Dataset rows:
· · ·

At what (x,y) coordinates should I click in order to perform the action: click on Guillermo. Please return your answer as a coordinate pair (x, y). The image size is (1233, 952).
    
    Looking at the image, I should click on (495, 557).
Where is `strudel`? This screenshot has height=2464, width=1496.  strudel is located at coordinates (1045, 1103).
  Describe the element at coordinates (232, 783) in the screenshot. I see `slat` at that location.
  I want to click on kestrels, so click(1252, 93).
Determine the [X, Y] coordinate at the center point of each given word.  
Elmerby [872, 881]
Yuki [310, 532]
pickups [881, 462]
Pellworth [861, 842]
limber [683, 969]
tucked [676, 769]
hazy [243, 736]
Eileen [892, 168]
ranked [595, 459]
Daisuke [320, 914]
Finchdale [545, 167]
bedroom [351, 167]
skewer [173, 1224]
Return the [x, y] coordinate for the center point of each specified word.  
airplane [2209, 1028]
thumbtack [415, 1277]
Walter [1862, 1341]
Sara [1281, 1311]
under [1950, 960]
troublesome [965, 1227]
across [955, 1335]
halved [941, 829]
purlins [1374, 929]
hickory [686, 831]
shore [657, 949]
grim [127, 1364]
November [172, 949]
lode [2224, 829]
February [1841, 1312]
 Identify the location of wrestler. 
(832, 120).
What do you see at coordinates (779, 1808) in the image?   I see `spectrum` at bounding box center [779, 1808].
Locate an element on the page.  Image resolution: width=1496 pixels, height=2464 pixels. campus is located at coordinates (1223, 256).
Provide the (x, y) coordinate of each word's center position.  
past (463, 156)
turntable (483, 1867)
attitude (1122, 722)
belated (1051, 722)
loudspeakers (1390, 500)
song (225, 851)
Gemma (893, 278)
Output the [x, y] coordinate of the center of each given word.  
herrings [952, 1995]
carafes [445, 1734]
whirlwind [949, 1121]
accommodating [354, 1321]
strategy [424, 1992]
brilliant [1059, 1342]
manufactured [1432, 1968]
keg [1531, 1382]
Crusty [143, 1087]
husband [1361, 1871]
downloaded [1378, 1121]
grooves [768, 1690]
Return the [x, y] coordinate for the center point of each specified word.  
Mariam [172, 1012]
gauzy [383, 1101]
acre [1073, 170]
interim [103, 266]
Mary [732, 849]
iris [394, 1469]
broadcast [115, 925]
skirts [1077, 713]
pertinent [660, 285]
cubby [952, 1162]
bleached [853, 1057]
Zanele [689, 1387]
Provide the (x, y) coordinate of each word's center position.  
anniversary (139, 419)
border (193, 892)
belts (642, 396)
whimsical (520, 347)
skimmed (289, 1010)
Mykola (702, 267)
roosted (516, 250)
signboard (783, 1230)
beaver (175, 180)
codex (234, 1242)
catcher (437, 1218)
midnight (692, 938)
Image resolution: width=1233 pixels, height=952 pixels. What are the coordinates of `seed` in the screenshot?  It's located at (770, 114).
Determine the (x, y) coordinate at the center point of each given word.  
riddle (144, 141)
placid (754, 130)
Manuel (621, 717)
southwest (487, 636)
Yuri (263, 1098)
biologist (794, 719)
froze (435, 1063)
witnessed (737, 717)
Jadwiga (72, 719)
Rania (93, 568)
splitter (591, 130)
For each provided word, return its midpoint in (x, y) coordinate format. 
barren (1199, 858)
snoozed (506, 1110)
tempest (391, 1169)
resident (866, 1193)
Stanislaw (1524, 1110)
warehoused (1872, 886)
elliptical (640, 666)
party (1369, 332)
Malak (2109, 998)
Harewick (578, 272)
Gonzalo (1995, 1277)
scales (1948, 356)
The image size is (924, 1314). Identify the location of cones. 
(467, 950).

· · ·

_Instructions to follow_
Quote every one of the dataset rows above word for word, with nothing changed.

_The answer_
At what (x,y) coordinates should I click in order to perform the action: click on Guillermo. Please return your answer as a coordinate pair (x, y). The image size is (1233, 952).
    
    Looking at the image, I should click on (495, 557).
Where is `strudel`? This screenshot has height=2464, width=1496.  strudel is located at coordinates (1045, 1103).
  Describe the element at coordinates (232, 783) in the screenshot. I see `slat` at that location.
  I want to click on kestrels, so click(1252, 93).
Determine the [X, Y] coordinate at the center point of each given word.  
Elmerby [872, 881]
Yuki [310, 532]
pickups [881, 462]
Pellworth [861, 842]
limber [683, 969]
tucked [676, 769]
hazy [243, 736]
Eileen [892, 168]
ranked [595, 459]
Daisuke [320, 914]
Finchdale [545, 167]
bedroom [351, 167]
skewer [173, 1224]
Return the [x, y] coordinate for the center point of each specified word.  
airplane [2209, 1028]
thumbtack [415, 1277]
Walter [1862, 1341]
Sara [1281, 1311]
under [1950, 960]
troublesome [965, 1227]
across [955, 1335]
halved [941, 829]
purlins [1374, 929]
hickory [686, 831]
shore [657, 949]
grim [127, 1364]
November [172, 949]
lode [2224, 829]
February [1841, 1312]
 Identify the location of wrestler. 
(832, 120).
What do you see at coordinates (779, 1808) in the image?   I see `spectrum` at bounding box center [779, 1808].
Locate an element on the page.  Image resolution: width=1496 pixels, height=2464 pixels. campus is located at coordinates (1223, 256).
Provide the (x, y) coordinate of each word's center position.  
past (463, 156)
turntable (483, 1867)
attitude (1122, 722)
belated (1051, 722)
loudspeakers (1390, 500)
song (225, 851)
Gemma (893, 278)
Output the [x, y] coordinate of the center of each given word.  
herrings [952, 1995]
carafes [445, 1734]
whirlwind [949, 1121]
accommodating [354, 1321]
strategy [424, 1992]
brilliant [1059, 1342]
manufactured [1432, 1968]
keg [1531, 1382]
Crusty [143, 1087]
husband [1361, 1871]
downloaded [1378, 1121]
grooves [768, 1690]
Return the [x, y] coordinate for the center point of each specified word.  
Mariam [172, 1012]
gauzy [383, 1101]
acre [1073, 170]
interim [103, 266]
Mary [732, 849]
iris [394, 1469]
broadcast [115, 925]
skirts [1077, 713]
pertinent [660, 285]
cubby [952, 1162]
bleached [853, 1057]
Zanele [689, 1387]
Provide the (x, y) coordinate of each word's center position.  
anniversary (139, 419)
border (193, 892)
belts (642, 396)
whimsical (520, 347)
skimmed (289, 1010)
Mykola (702, 267)
roosted (516, 250)
signboard (783, 1230)
beaver (175, 180)
codex (234, 1242)
catcher (437, 1218)
midnight (692, 938)
Image resolution: width=1233 pixels, height=952 pixels. What are the coordinates of `seed` in the screenshot?  It's located at (770, 114).
Determine the (x, y) coordinate at the center point of each given word.  
riddle (144, 141)
placid (754, 130)
Manuel (621, 717)
southwest (487, 636)
Yuri (263, 1098)
biologist (794, 719)
froze (435, 1063)
witnessed (737, 717)
Jadwiga (72, 719)
Rania (93, 568)
splitter (591, 130)
For each provided word, return its midpoint in (x, y) coordinate format. 
barren (1199, 858)
snoozed (506, 1110)
tempest (391, 1169)
resident (866, 1193)
Stanislaw (1524, 1110)
warehoused (1872, 886)
elliptical (640, 666)
party (1369, 332)
Malak (2109, 998)
Harewick (578, 272)
Gonzalo (1995, 1277)
scales (1948, 356)
The image size is (924, 1314). Identify the location of cones. 
(467, 950).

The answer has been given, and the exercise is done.